* What the exercise asks:
List each line of the data that holds the string "pink".

* Information shown:
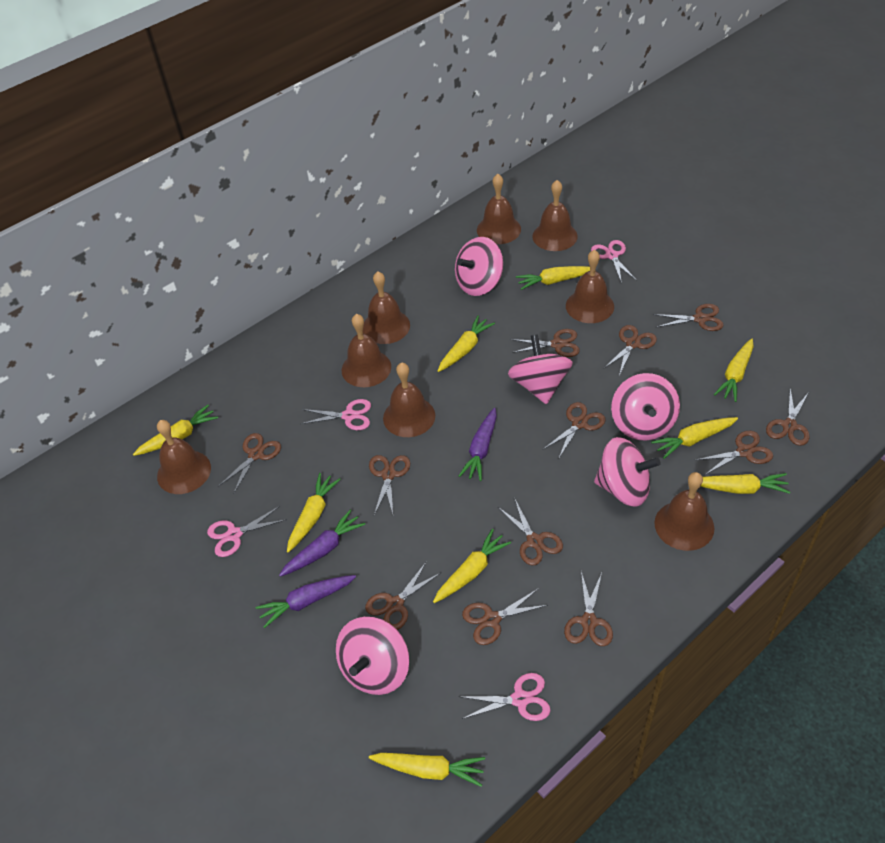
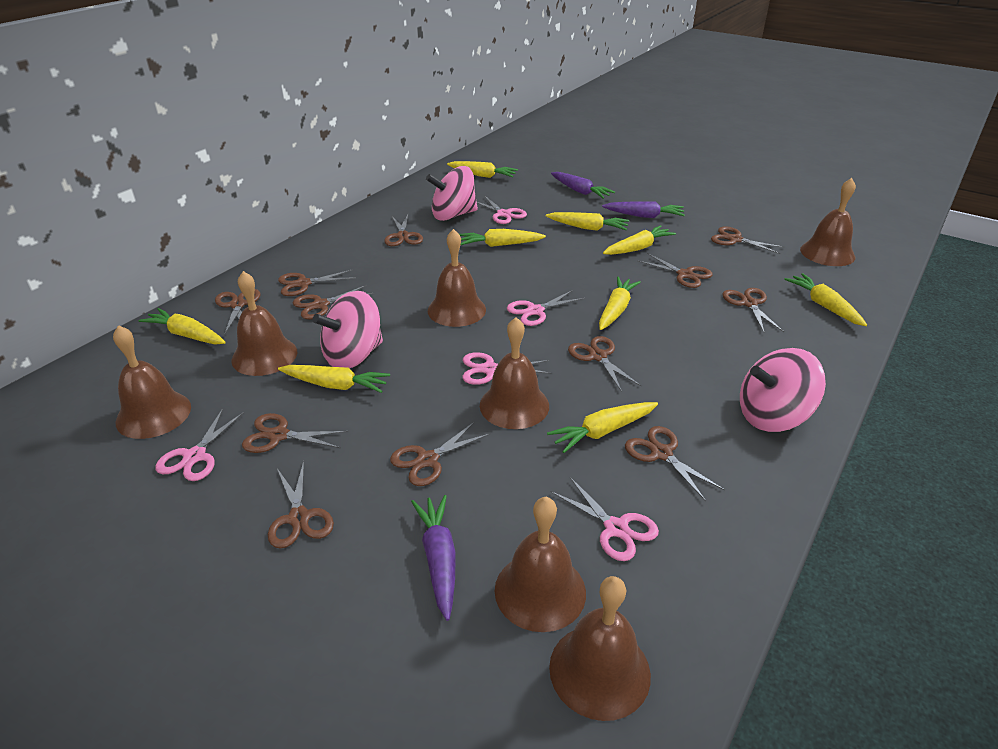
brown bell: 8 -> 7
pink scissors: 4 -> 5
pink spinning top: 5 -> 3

* Expected answer:
pink scissors: 4 -> 5
pink spinning top: 5 -> 3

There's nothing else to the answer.